**To do**
Your answer must be the lines from the one containing "gateau (royal blue) 221" through the last line below, copied exactly, with no pictures.

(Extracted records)

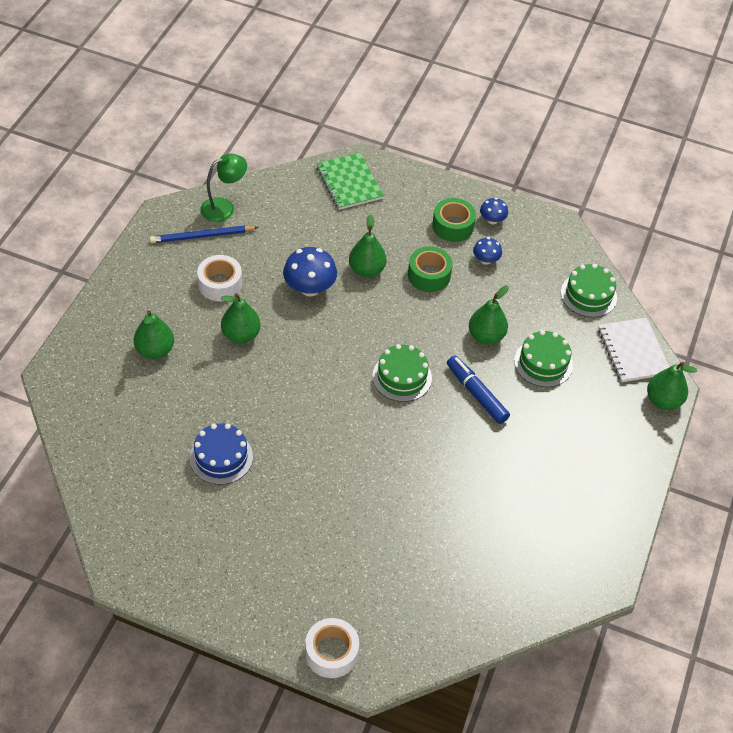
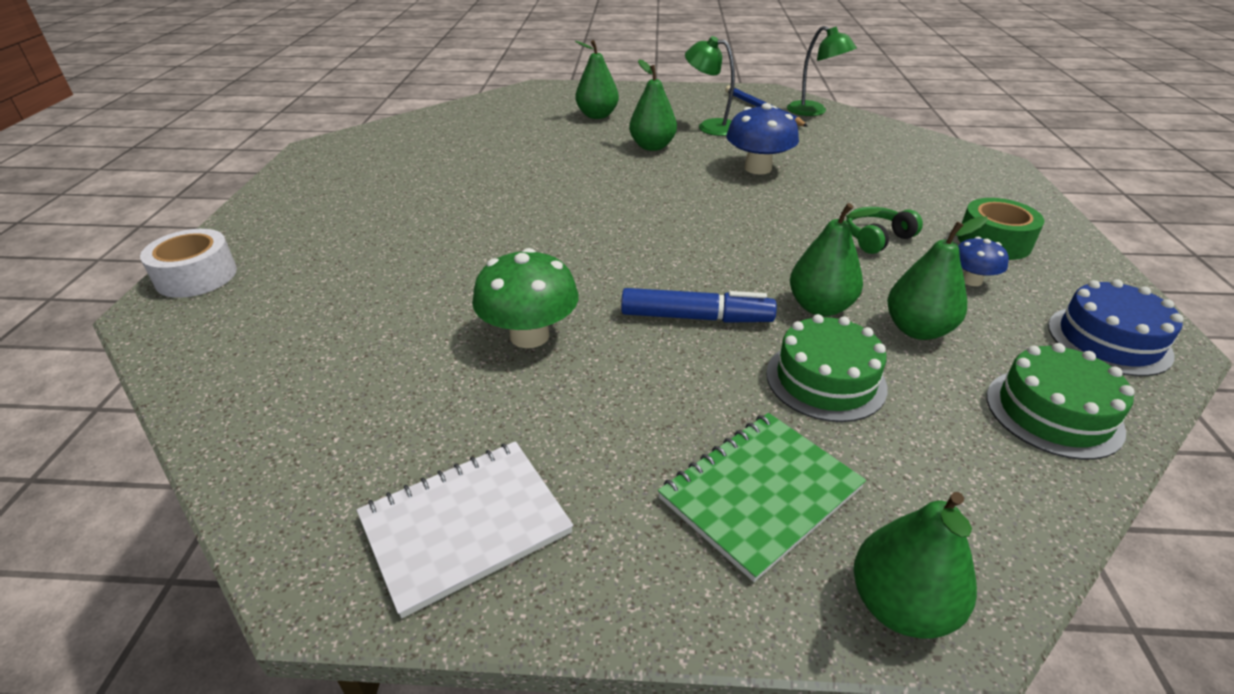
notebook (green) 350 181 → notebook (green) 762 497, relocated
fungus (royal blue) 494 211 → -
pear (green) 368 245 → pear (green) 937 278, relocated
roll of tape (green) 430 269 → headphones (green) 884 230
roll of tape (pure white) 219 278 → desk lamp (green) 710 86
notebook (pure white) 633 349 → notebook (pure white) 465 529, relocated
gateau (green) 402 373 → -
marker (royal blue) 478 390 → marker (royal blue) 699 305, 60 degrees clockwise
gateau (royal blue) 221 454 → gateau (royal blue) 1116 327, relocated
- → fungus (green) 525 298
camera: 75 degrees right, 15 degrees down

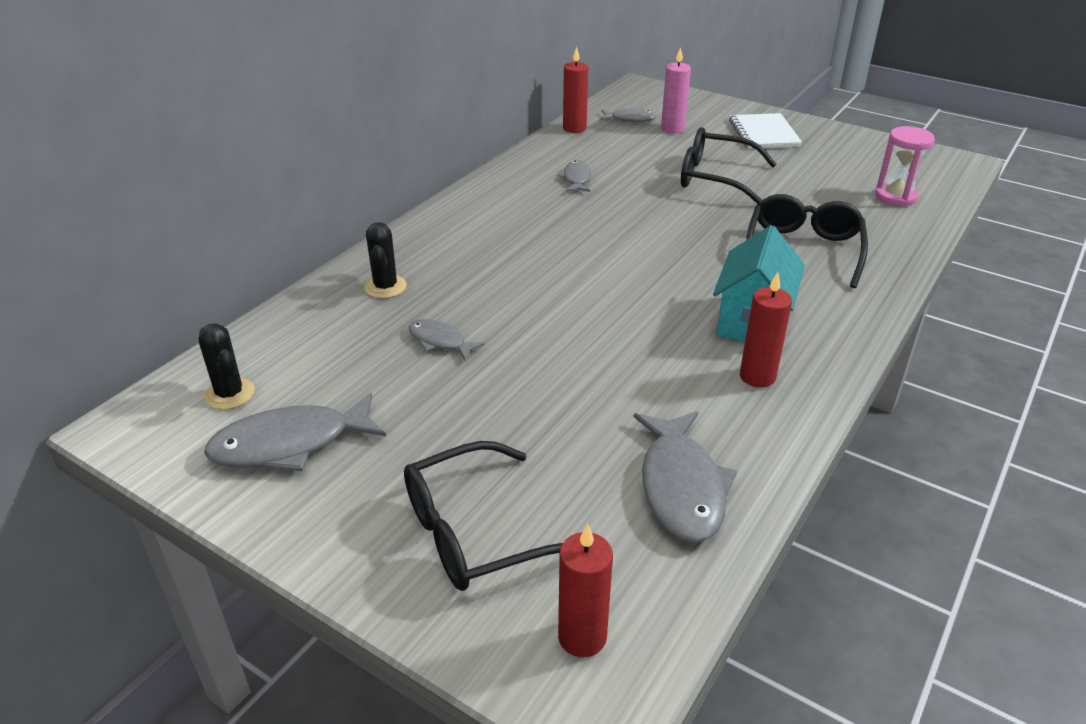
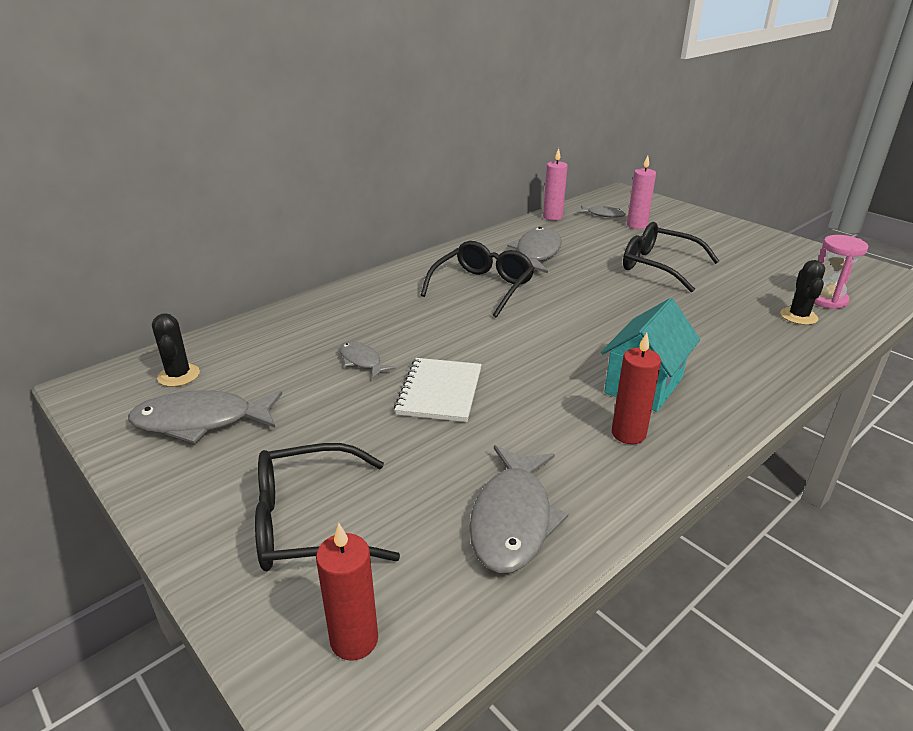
candle (red) 575 90 → candle (rosy) 555 184
notebook (pure white) 765 131 → notebook (pure white) 438 390, relocated
fish figure (gray) 574 176 → fish figure (gray) 534 250, x1.83
spectacles (ebony) 807 241 → spectacles (ebony) 477 279, relocated
cactus (ebony) 385 260 → cactus (ebony) 802 292, relocated
camera: 15 degrees right, 5 degrees down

**Result for this exercise**
gateau (royal blue) 221 454 → gateau (royal blue) 1116 327, relocated
- → fungus (green) 525 298
camera: 75 degrees right, 15 degrees down

candle (red) 575 90 → candle (rosy) 555 184
notebook (pure white) 765 131 → notebook (pure white) 438 390, relocated
fish figure (gray) 574 176 → fish figure (gray) 534 250, x1.83
spectacles (ebony) 807 241 → spectacles (ebony) 477 279, relocated
cactus (ebony) 385 260 → cactus (ebony) 802 292, relocated
camera: 15 degrees right, 5 degrees down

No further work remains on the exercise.